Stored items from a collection
***

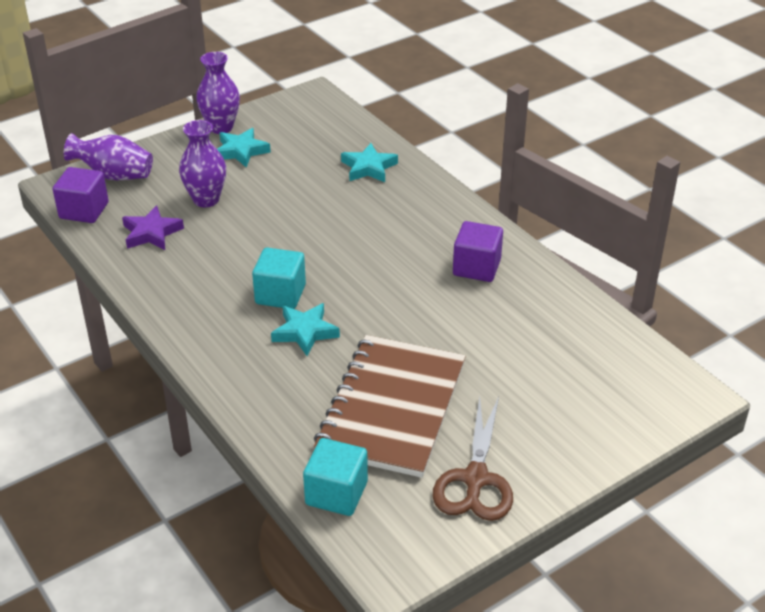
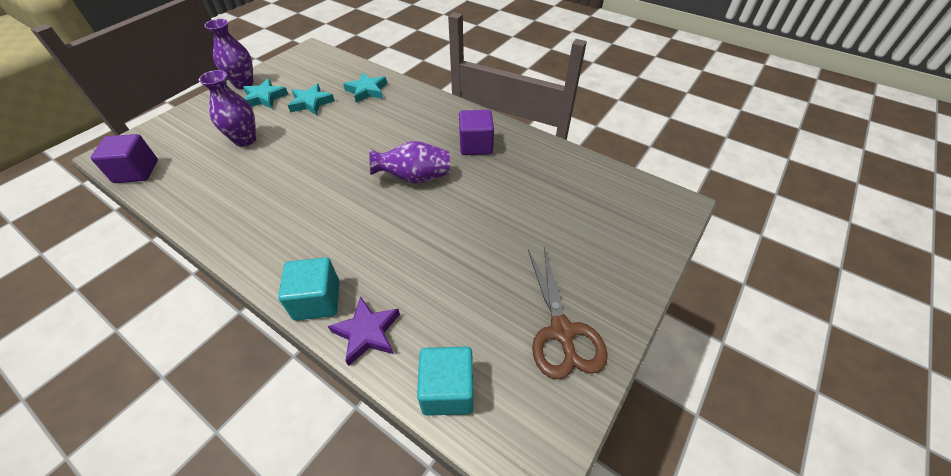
camera: 20 degrees left, 10 degrees up
(114, 175) = (160, 137): purple vase -> purple vase (414, 177)
(151, 233) = (202, 177): purple star -> purple star (367, 333)
(280, 294) = (330, 204): turquoise cube -> turquoise cube (317, 300)
(305, 332) = (362, 232): turquoise star -> turquoise star (311, 103)
(392, 408) = (462, 282): brown notebook -> none

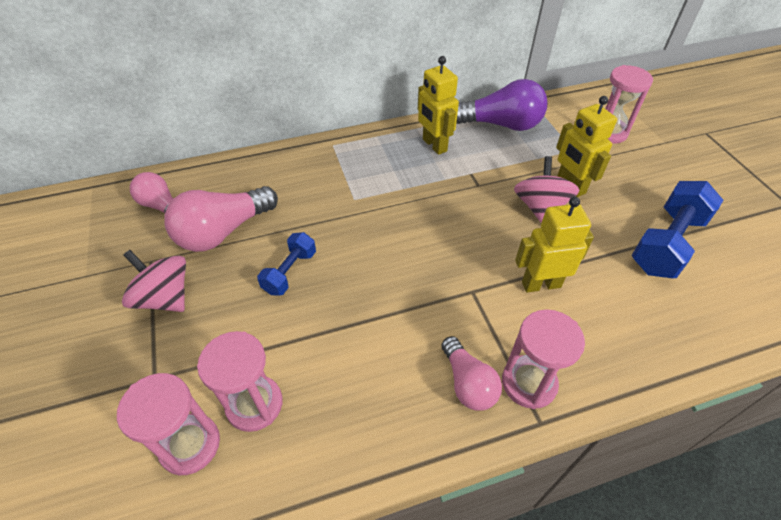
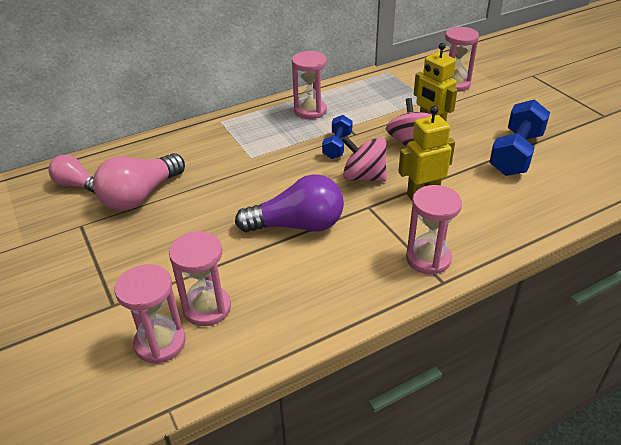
camera: 10 degrees left, 10 degrees down
(165, 298) = (103, 249): pink spinning top -> pink spinning top (363, 177)
(290, 272) = (210, 215): blue dumbbell -> blue dumbbell (337, 146)
(434, 145) = (310, 111): yellow robot -> pink hourglass
(468, 383) = (380, 266): pink light bulb -> none
(501, 124) = (364, 89): purple light bulb -> purple light bulb (297, 225)

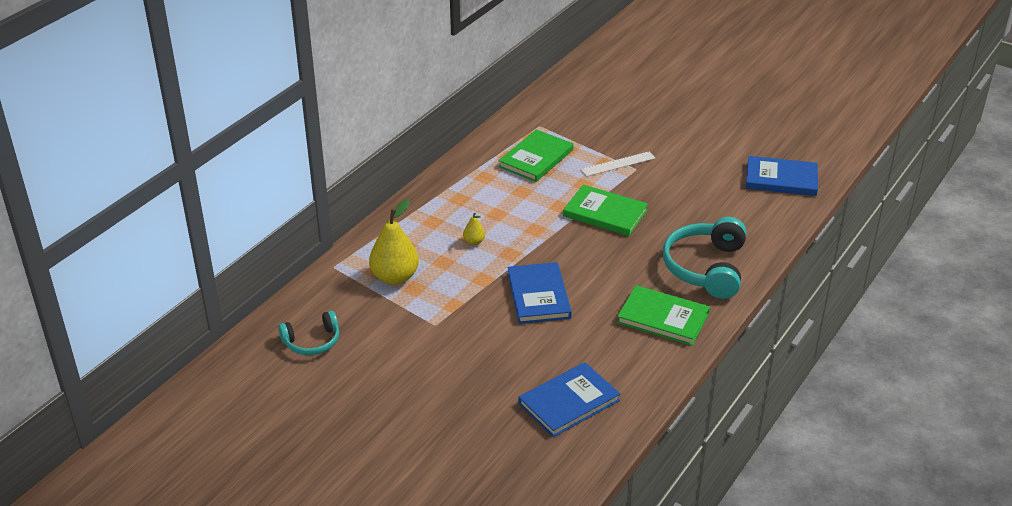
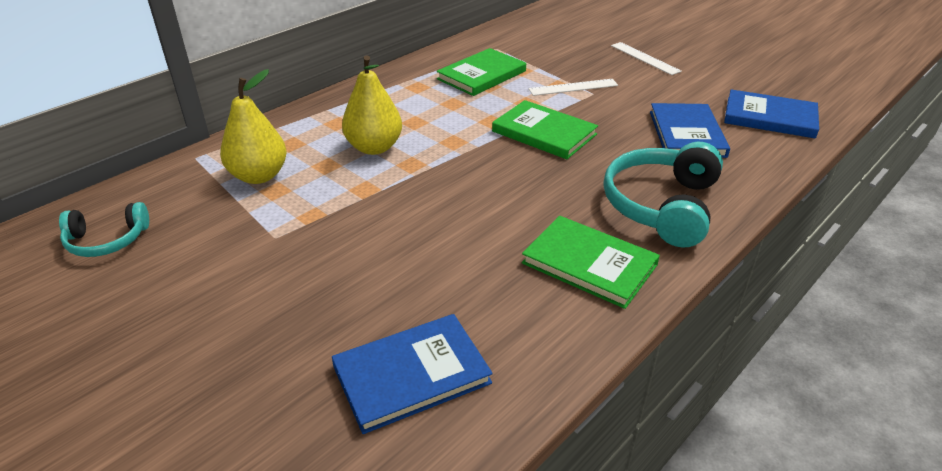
camera: 10 degrees right, 0 degrees up
(474, 242) = (374, 147): yellow pear -> yellow pear, size x2.15
(538, 295) = (427, 216): blue book -> blue book (687, 134)
(673, 125) = (645, 58): none -> white ruler

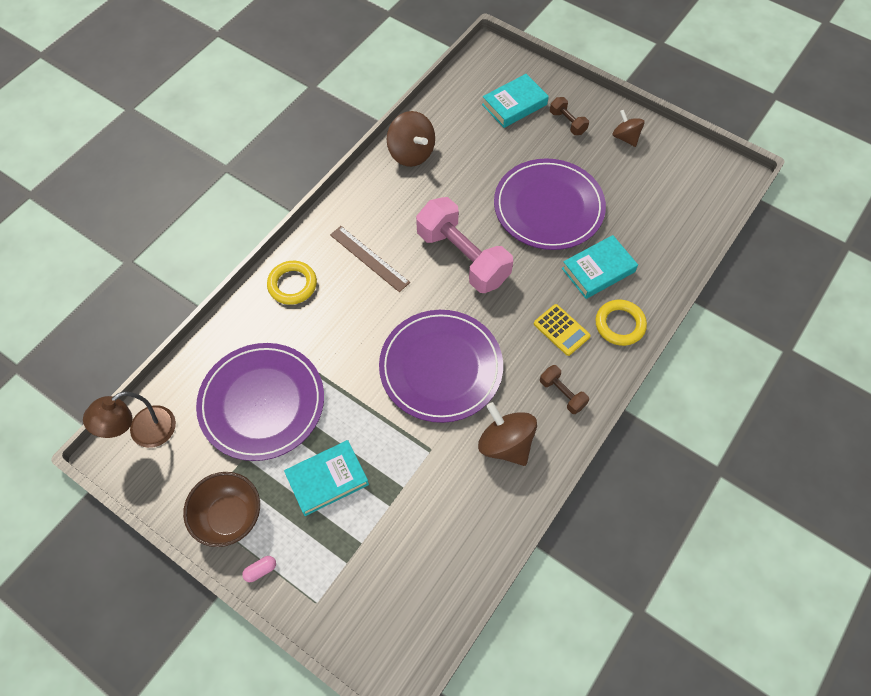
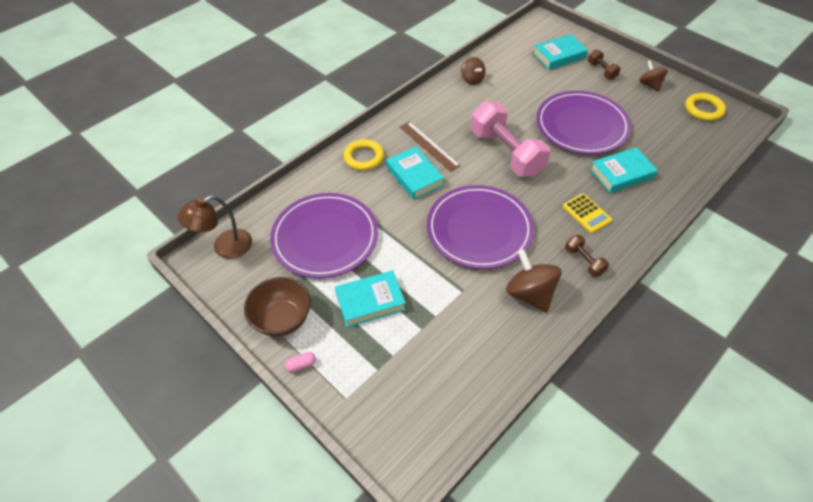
camera: 10 degrees right, 10 degrees down
(357, 304) = (414, 176): none -> turquoise book
(411, 153) = (472, 79): brown spinning top -> brown spinning top, size x0.63
(620, 324) = (638, 215): yellow ring -> yellow ring (703, 109)

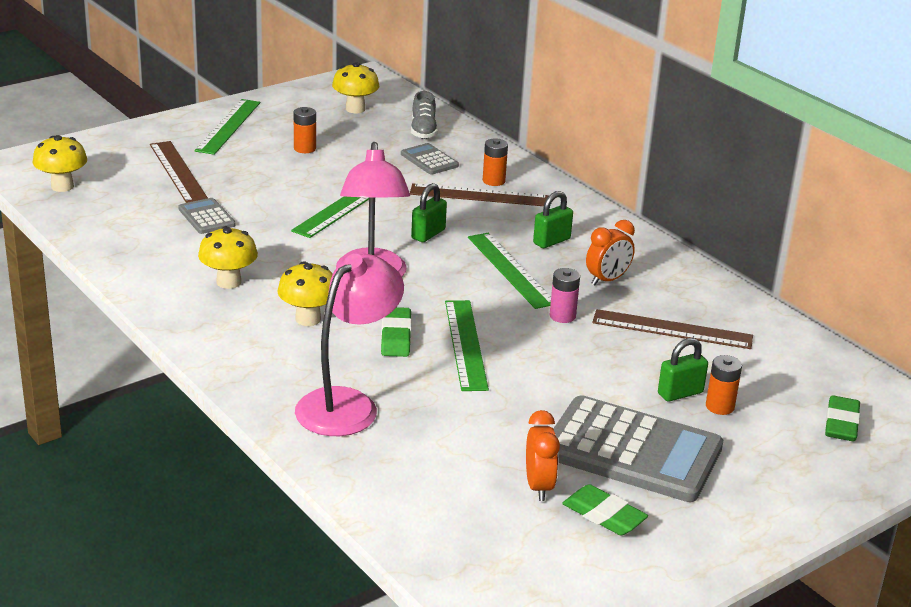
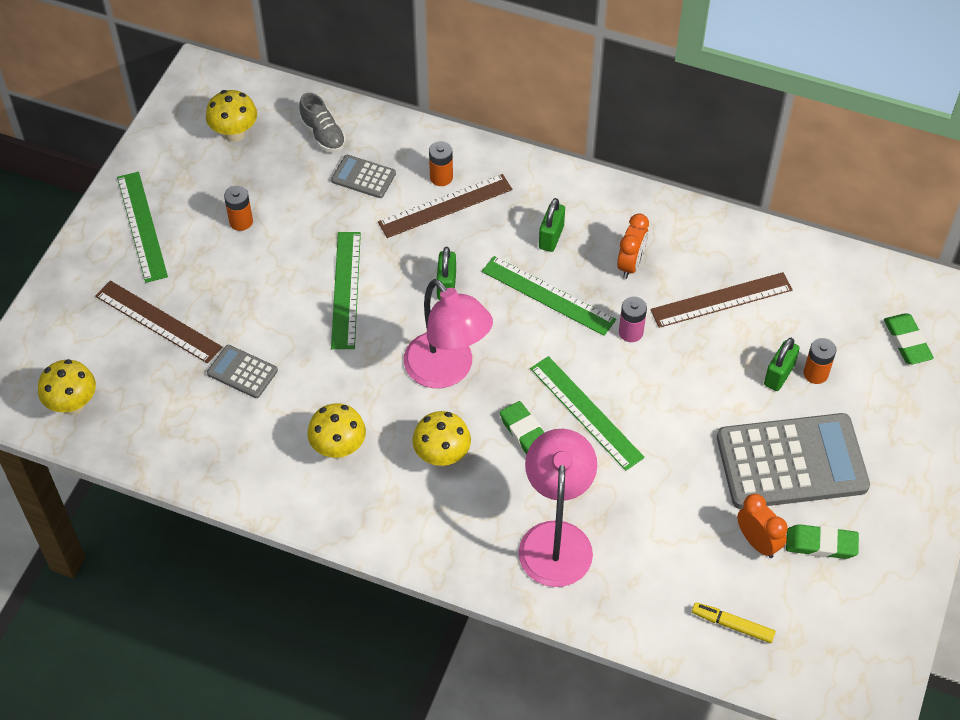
camera: 30 degrees left, 25 degrees up
(450, 528) = (732, 625): none -> yellow marker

***

**Work required:**
A single number is the whole answer here: the number of lines in the data that include "pink".

**Task result:**
3